YOUR TASK. The expected answer is the set of lines in the data below between the line holding "pink 1x4 brick" and the line holding "pink 1x1 brick [322,148,358,184]", inclusive, written out exactly.

RAW DATA.
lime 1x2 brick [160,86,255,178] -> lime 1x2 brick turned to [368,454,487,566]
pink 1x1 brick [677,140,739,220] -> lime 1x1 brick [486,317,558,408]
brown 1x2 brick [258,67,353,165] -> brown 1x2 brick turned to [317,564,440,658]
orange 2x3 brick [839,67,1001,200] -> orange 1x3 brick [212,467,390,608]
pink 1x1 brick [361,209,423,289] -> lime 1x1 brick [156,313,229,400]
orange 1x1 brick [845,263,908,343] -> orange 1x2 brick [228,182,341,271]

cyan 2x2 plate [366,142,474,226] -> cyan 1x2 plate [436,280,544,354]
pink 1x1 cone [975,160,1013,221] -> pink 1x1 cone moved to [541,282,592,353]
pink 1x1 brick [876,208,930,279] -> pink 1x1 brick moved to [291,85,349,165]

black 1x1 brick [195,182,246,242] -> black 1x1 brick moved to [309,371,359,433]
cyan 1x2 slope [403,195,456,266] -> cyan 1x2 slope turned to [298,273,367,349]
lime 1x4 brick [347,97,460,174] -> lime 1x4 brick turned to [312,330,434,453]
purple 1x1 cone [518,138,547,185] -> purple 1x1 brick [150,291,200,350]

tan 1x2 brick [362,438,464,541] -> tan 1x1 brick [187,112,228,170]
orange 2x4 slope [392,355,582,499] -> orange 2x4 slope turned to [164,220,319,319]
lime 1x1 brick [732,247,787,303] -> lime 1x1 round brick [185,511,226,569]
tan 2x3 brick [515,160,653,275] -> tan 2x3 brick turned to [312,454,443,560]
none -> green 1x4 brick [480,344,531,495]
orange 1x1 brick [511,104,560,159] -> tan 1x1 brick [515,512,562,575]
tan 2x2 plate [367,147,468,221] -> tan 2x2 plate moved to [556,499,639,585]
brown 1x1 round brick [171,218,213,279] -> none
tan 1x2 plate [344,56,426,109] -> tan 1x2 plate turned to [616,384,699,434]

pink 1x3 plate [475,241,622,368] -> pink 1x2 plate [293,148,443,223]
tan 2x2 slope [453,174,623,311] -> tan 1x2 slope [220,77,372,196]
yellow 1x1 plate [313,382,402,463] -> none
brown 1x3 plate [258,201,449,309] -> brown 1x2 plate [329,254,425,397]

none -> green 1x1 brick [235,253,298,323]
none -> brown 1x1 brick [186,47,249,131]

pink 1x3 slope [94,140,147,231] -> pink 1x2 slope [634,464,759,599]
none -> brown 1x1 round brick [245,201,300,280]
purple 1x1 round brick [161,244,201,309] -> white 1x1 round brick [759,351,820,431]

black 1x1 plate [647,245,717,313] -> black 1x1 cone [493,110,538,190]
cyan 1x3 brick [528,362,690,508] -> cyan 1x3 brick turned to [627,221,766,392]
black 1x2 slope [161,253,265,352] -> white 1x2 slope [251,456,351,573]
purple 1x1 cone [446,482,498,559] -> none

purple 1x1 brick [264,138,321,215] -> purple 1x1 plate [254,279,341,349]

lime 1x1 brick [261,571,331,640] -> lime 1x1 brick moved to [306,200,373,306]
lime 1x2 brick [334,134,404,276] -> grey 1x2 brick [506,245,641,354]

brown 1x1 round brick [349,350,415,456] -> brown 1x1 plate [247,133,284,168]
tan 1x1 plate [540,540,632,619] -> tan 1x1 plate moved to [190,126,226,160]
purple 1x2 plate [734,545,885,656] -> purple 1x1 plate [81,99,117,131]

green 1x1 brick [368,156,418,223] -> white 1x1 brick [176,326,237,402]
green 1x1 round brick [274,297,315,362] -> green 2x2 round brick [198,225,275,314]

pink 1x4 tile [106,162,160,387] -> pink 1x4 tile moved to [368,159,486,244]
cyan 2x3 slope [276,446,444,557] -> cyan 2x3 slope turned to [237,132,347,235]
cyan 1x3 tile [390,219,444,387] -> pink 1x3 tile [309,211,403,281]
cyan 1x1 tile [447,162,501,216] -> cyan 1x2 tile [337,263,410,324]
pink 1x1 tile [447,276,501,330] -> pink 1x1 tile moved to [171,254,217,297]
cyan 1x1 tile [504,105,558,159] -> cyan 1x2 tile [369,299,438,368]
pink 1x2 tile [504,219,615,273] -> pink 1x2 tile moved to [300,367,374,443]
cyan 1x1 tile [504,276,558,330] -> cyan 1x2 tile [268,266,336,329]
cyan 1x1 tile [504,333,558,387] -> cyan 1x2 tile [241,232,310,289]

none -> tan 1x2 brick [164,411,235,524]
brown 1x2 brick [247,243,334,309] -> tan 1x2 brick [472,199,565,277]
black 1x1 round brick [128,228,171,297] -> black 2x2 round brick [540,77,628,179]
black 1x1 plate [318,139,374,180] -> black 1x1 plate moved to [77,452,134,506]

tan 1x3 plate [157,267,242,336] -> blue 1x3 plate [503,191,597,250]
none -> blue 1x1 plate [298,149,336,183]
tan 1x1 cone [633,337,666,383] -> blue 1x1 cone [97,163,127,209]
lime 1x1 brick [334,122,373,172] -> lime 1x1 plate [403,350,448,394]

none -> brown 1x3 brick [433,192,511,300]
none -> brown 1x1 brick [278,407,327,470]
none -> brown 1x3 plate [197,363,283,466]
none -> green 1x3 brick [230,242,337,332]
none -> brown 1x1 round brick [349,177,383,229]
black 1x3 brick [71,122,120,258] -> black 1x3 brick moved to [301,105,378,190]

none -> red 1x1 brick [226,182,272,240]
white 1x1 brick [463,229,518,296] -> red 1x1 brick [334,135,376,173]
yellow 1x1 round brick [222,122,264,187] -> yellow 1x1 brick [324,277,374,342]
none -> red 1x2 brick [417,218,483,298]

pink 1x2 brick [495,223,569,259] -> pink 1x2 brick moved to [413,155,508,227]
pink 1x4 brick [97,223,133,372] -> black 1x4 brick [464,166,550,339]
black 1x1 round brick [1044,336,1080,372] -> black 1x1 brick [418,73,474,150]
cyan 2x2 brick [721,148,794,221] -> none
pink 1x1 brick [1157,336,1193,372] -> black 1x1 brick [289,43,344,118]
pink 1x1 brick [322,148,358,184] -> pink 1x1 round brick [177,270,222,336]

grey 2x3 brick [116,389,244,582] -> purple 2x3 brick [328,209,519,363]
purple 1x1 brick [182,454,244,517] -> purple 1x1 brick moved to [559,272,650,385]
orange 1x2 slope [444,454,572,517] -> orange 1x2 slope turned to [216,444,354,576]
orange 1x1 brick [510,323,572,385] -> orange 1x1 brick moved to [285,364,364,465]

ANSWER TO THE PROBLEM.
pink 1x4 brick [97,223,133,372] -> black 1x4 brick [464,166,550,339]
black 1x1 round brick [1044,336,1080,372] -> black 1x1 brick [418,73,474,150]
cyan 2x2 brick [721,148,794,221] -> none
pink 1x1 brick [1157,336,1193,372] -> black 1x1 brick [289,43,344,118]
pink 1x1 brick [322,148,358,184] -> pink 1x1 round brick [177,270,222,336]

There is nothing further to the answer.